Output, exactly and with no pictures, the line that contains "plant: (42, 117)" and every line that comes after it in the data below, the last one included.

* [Recorded data]:
%%

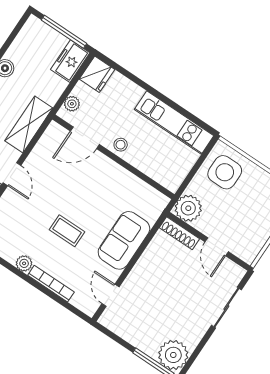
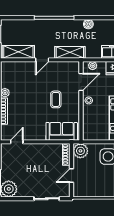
door: (85, 138) -> (81, 82), swing flipped
coffee table: (67, 231) -> (56, 99), moved
sofa: (124, 240) -> (62, 131), moved

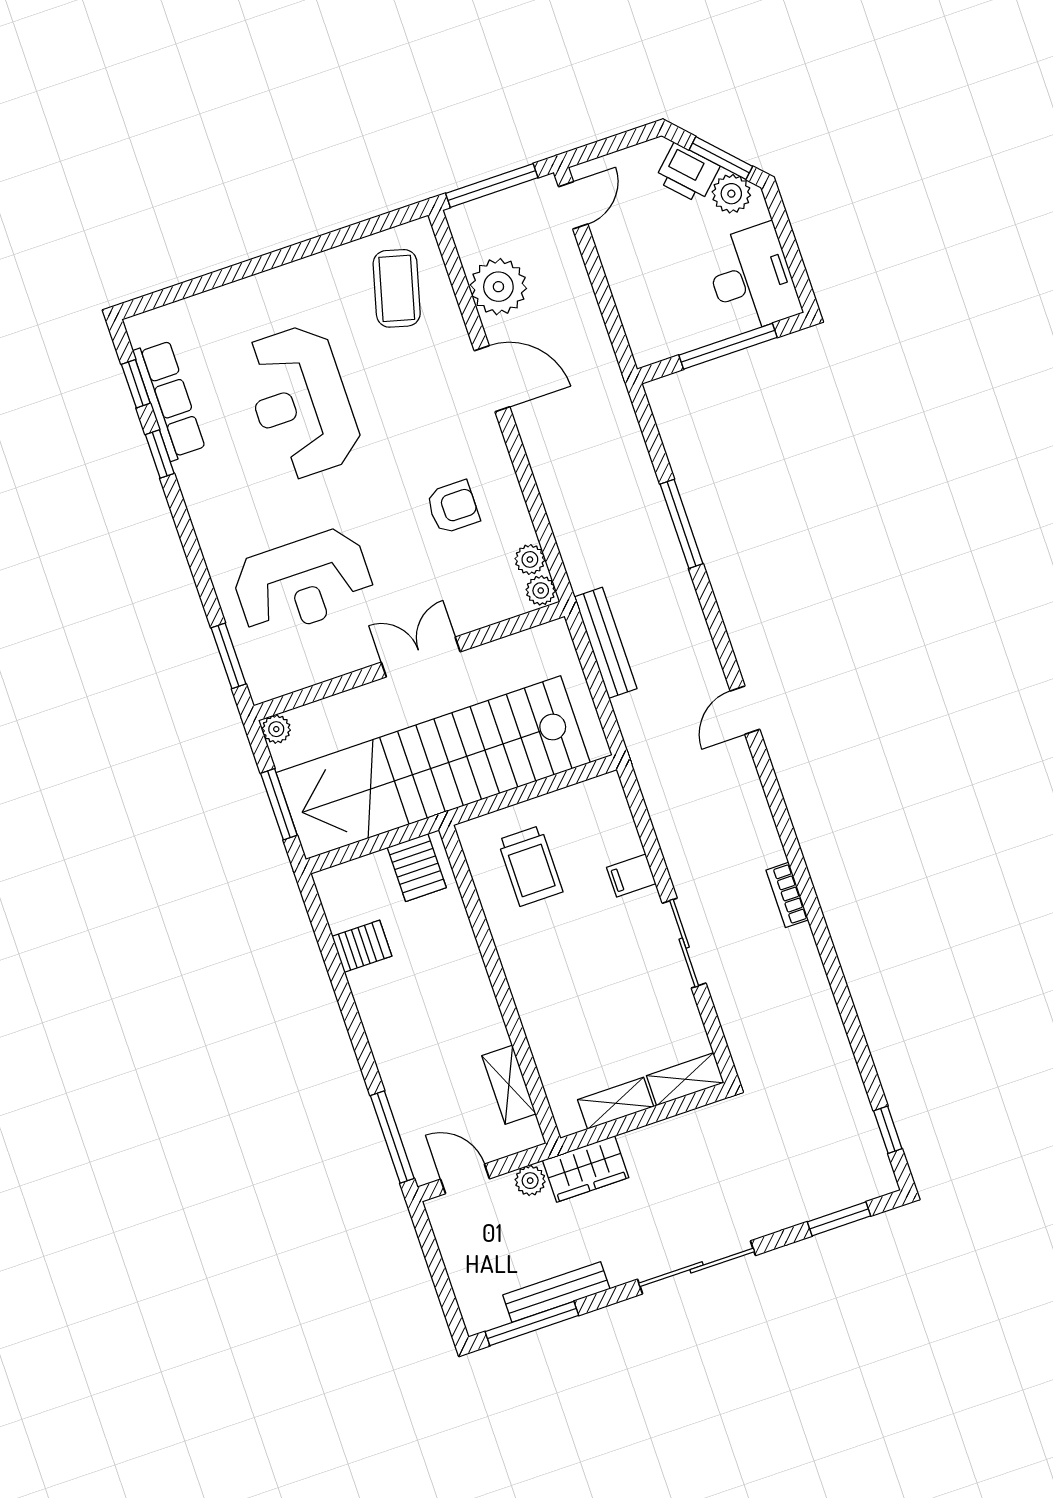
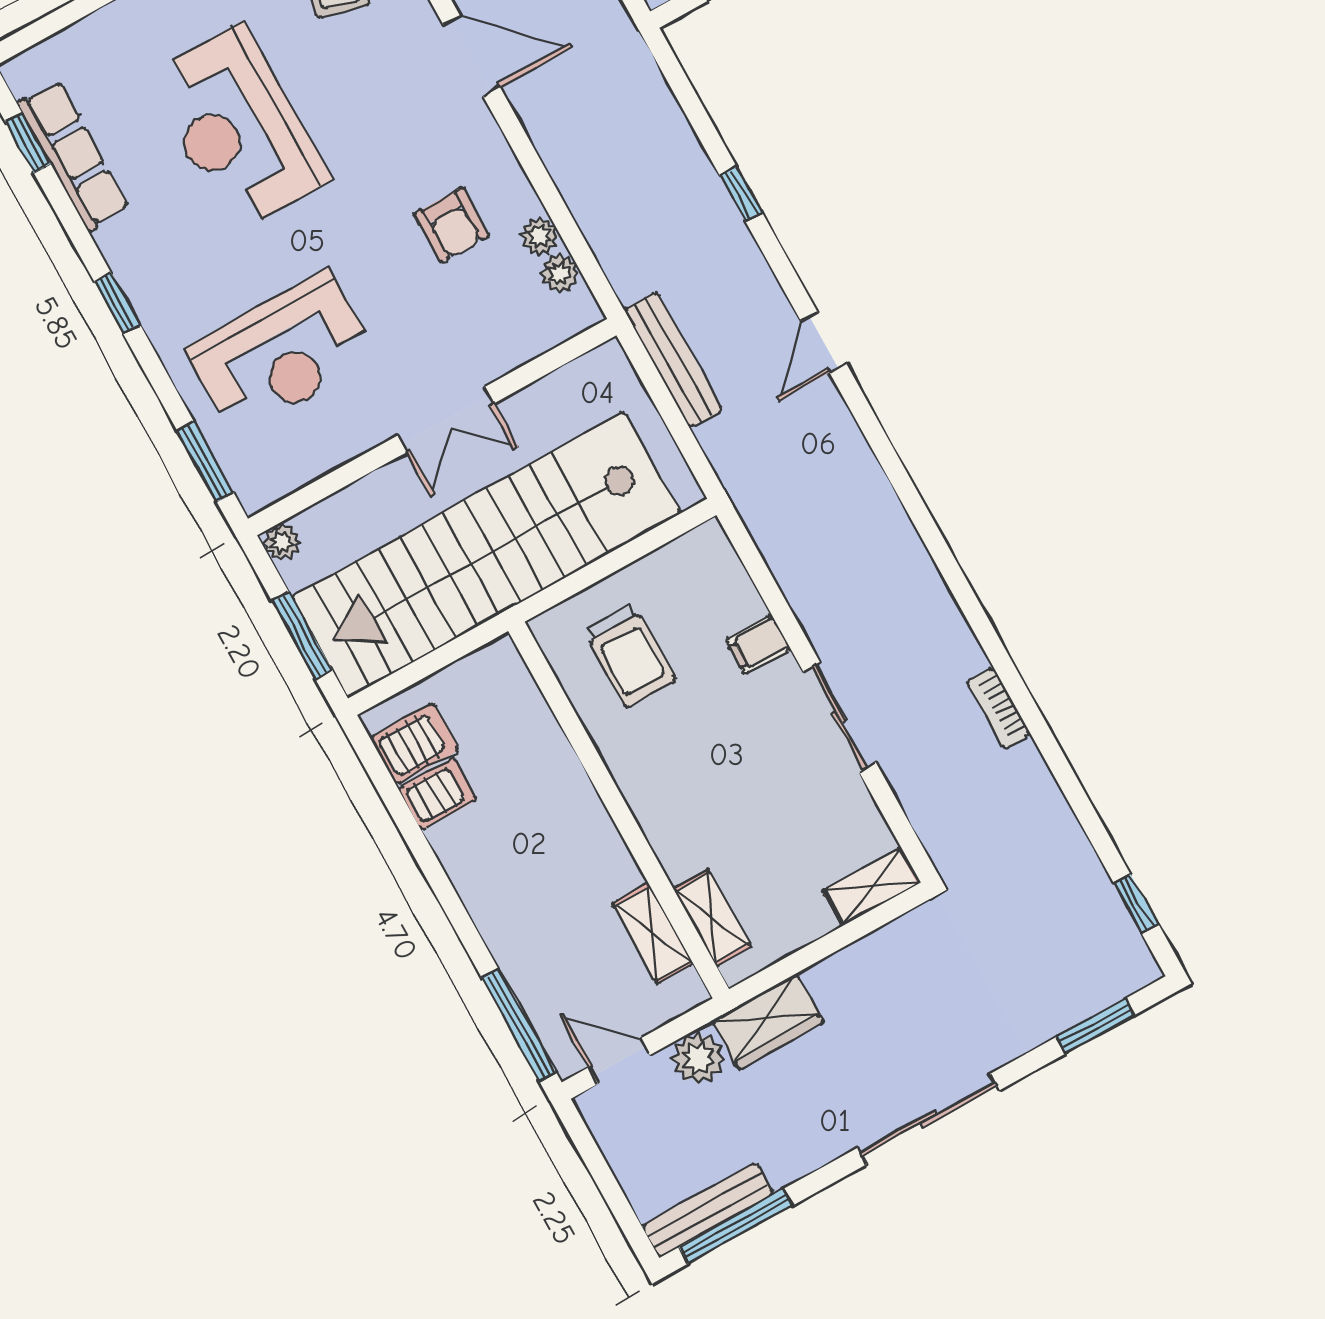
window: (160, 454) -> (117, 303), moved
armchair: (453, 507) -> (452, 225), turned 90
window: (682, 524) -> (741, 194), width x0.46
plant: (541, 590) -> (540, 236), moved
double door: (421, 657) -> (446, 420), swing flipped
door: (745, 710) -> (823, 342), moved
server rack: (417, 868) -> (414, 744), moved, turned -90
bookcase: (787, 895) -> (999, 708), moved
shelving: (616, 1103) -> (712, 918), moved, turned 90
plant: (530, 1181) -> (698, 1058), width x1.38, depth x1.38
bench: (556, 1292) -> (708, 1210), moved

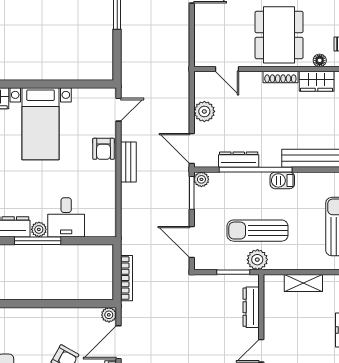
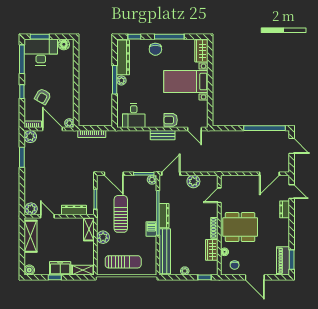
dresser: (239, 160) -> (164, 216), moved
desk: (66, 217) -> (134, 116), moved, turned -90
door: (192, 242) -> (114, 174), swing flipped
plant: (257, 260) -> (103, 237), moved
shelving: (303, 283) -> (89, 229), moved

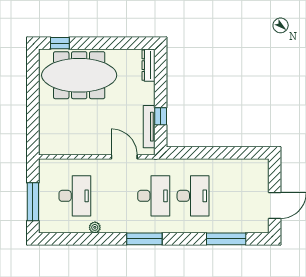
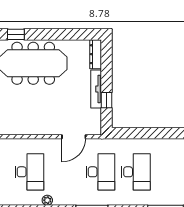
tv unit: (149, 127) -> (96, 89), moved
door: (124, 157) -> (74, 137), swing flipped

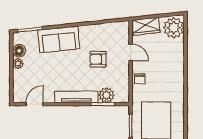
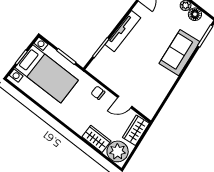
wardrobe: (177, 52) -> (96, 139), added
armchair: (98, 59) -> (139, 72), removed
plant: (107, 95) -> (106, 56), removed

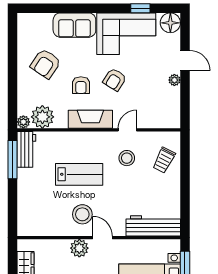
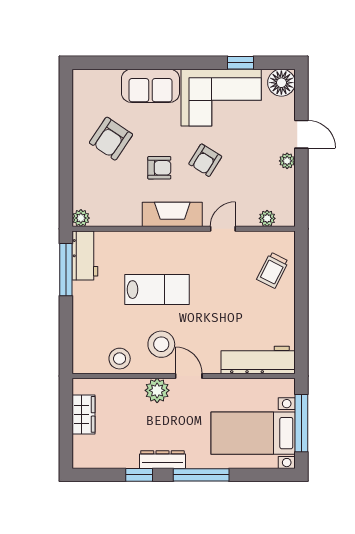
armchair: (81, 85) -> (159, 168), turned -90
plant: (42, 117) -> (267, 218), moved, width x0.53, depth x0.53
stool: (127, 158) -> (120, 359), moved

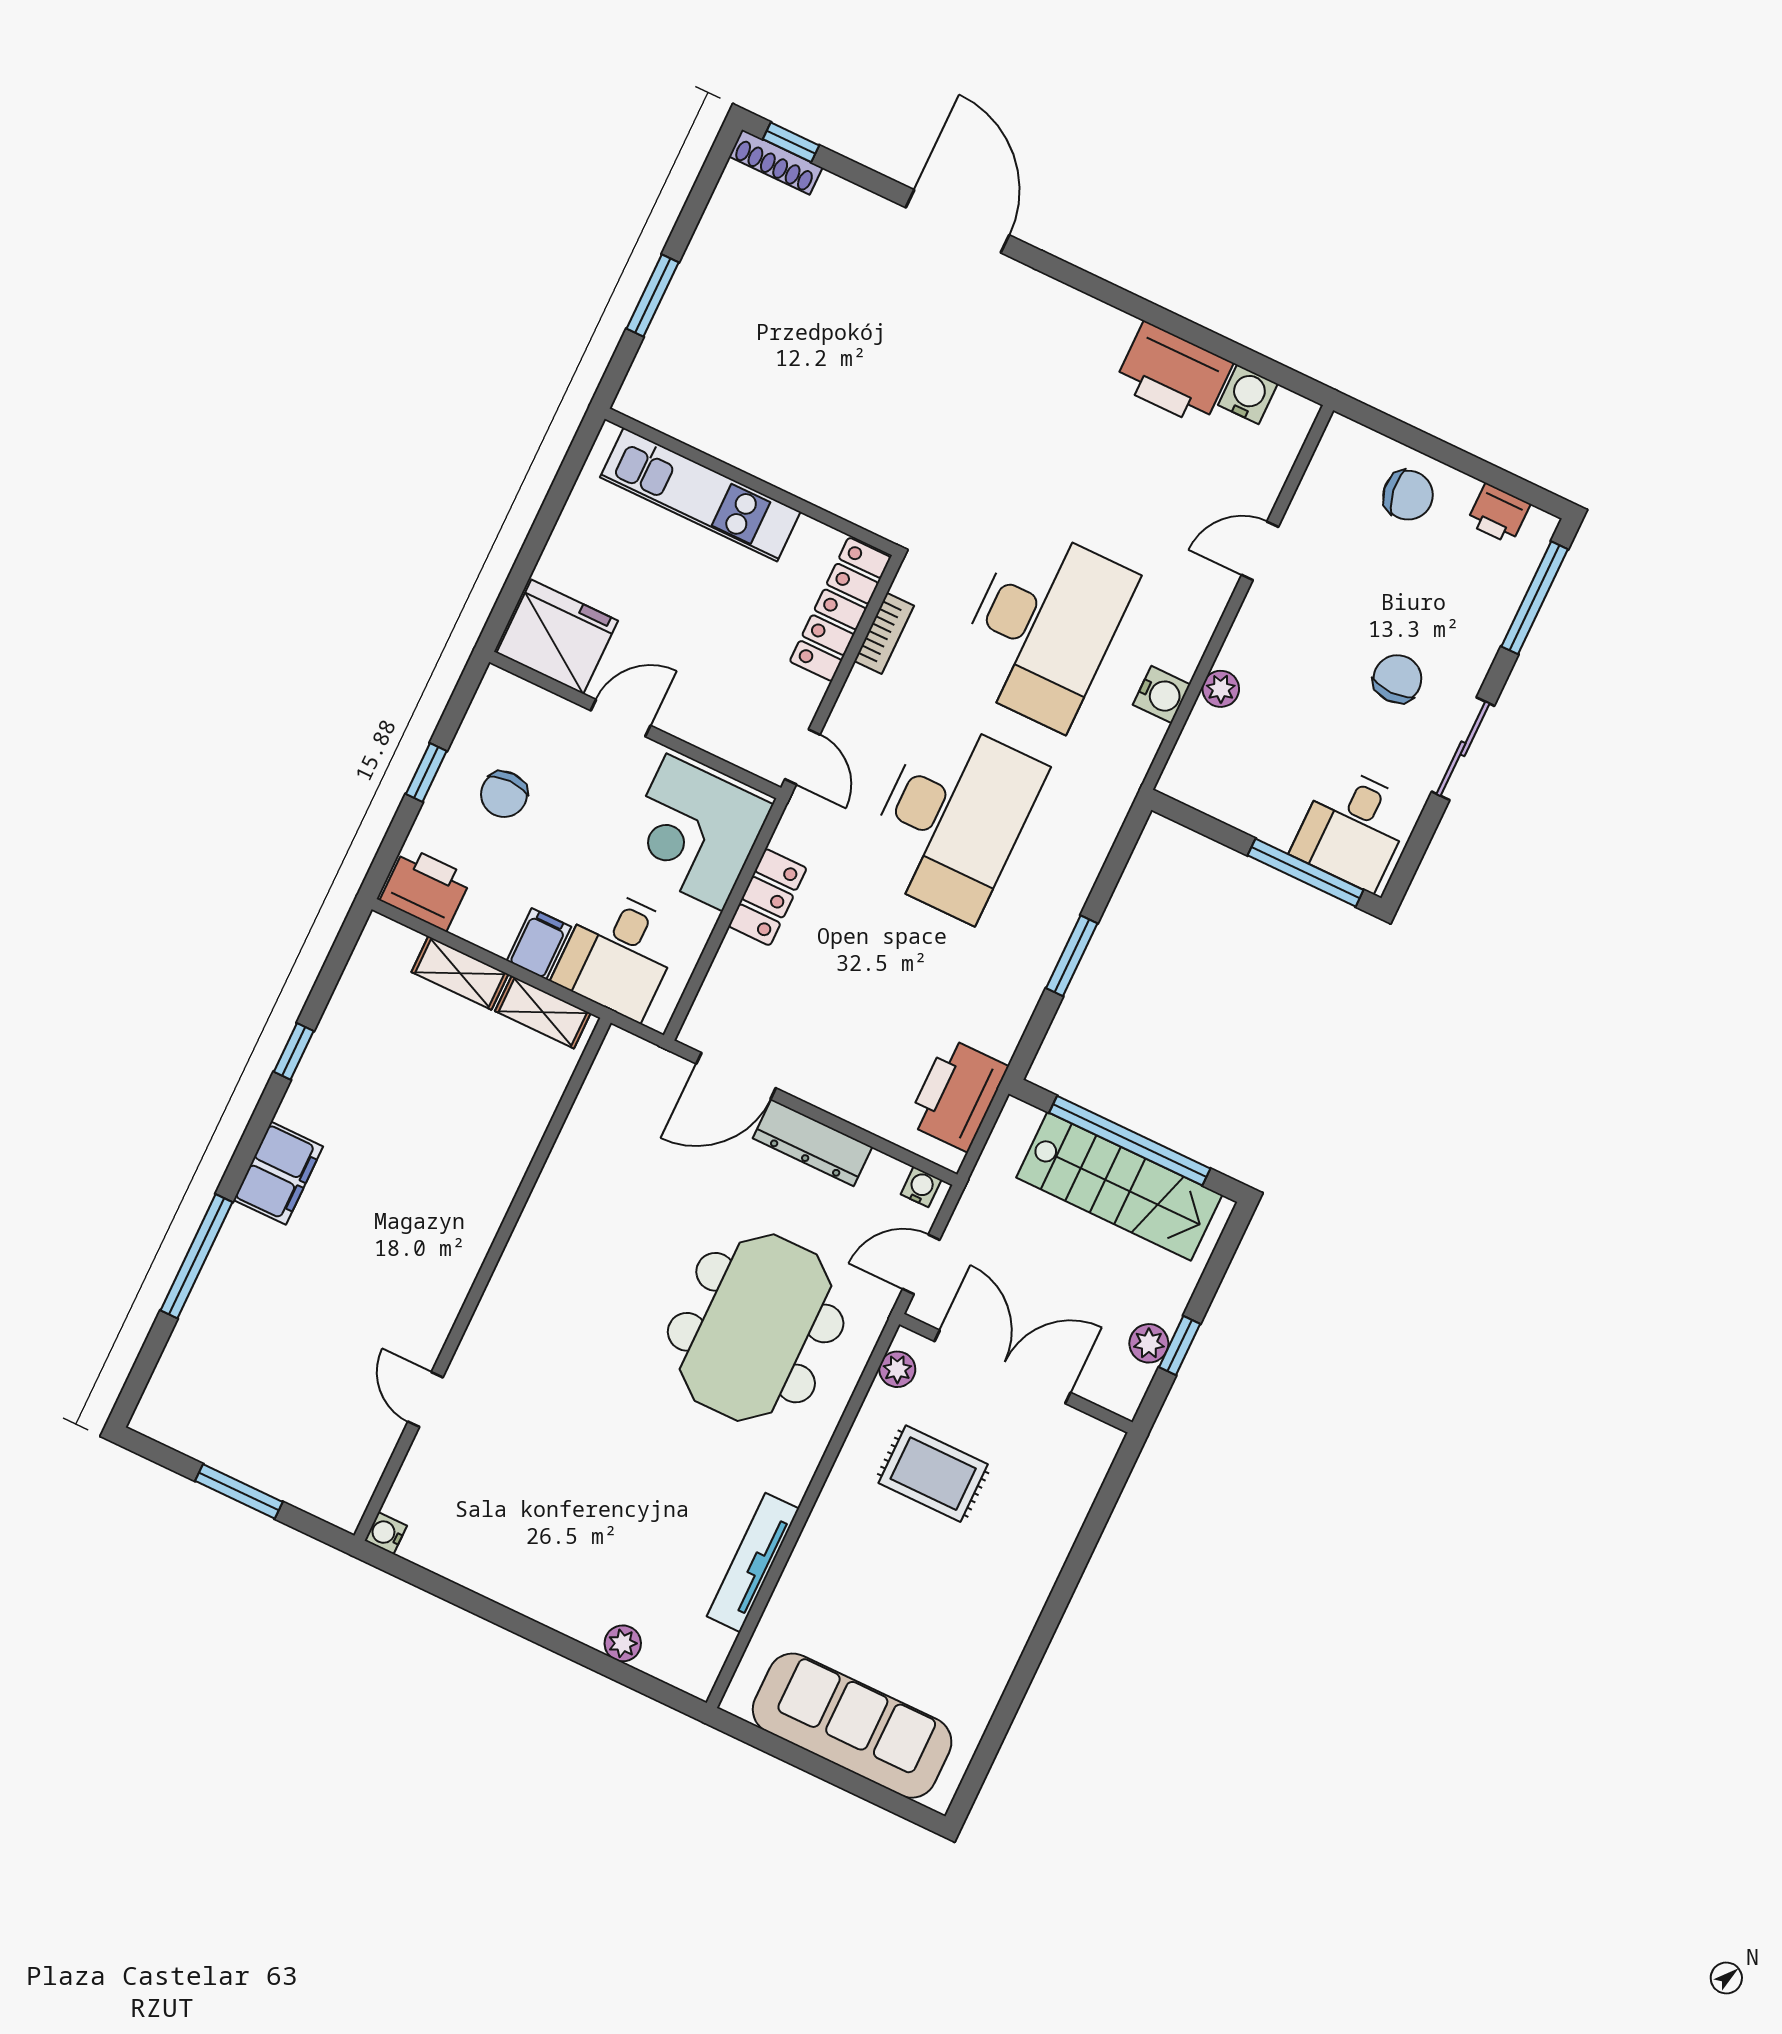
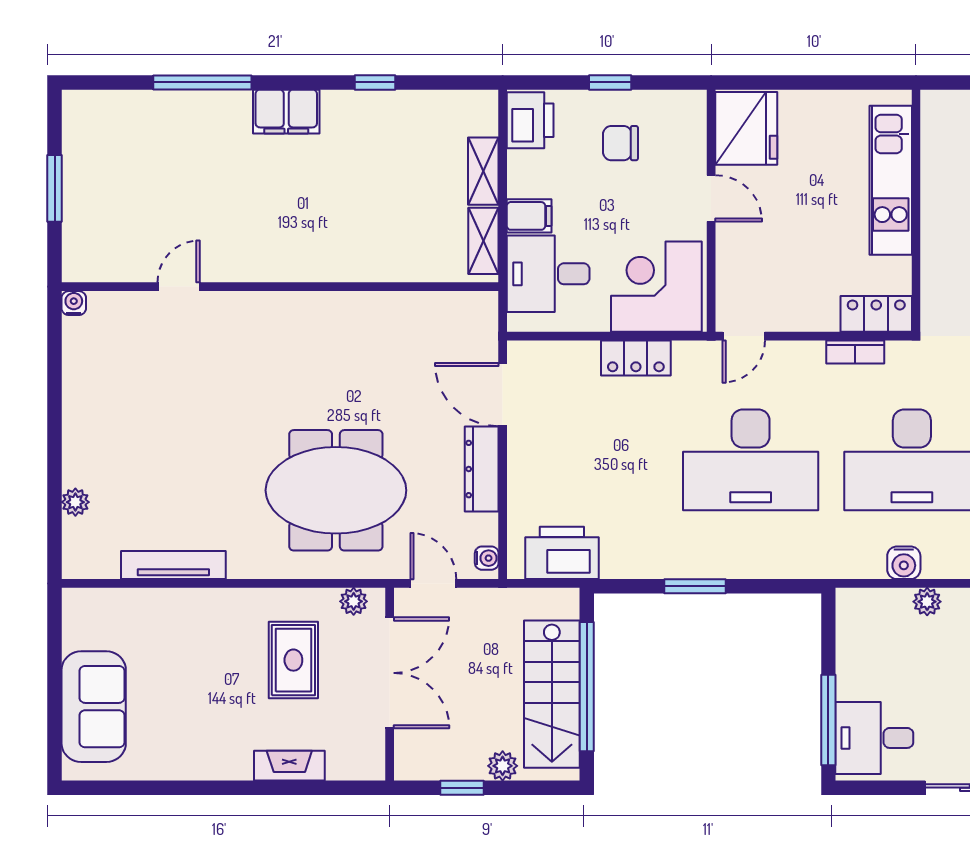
locker: (840, 609) -> (876, 314), width x0.66
plant: (1149, 1343) -> (503, 766), moved
fireplace: (1056, 1538) -> (289, 766), added
sofa: (852, 1726) -> (94, 707), width x0.73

%%

* [Exercise solution]:
plant: (42, 117) -> (267, 218), moved, width x0.53, depth x0.53
stool: (127, 158) -> (120, 359), moved

locker: (840, 609) -> (876, 314), width x0.66
plant: (1149, 1343) -> (503, 766), moved
fireplace: (1056, 1538) -> (289, 766), added
sofa: (852, 1726) -> (94, 707), width x0.73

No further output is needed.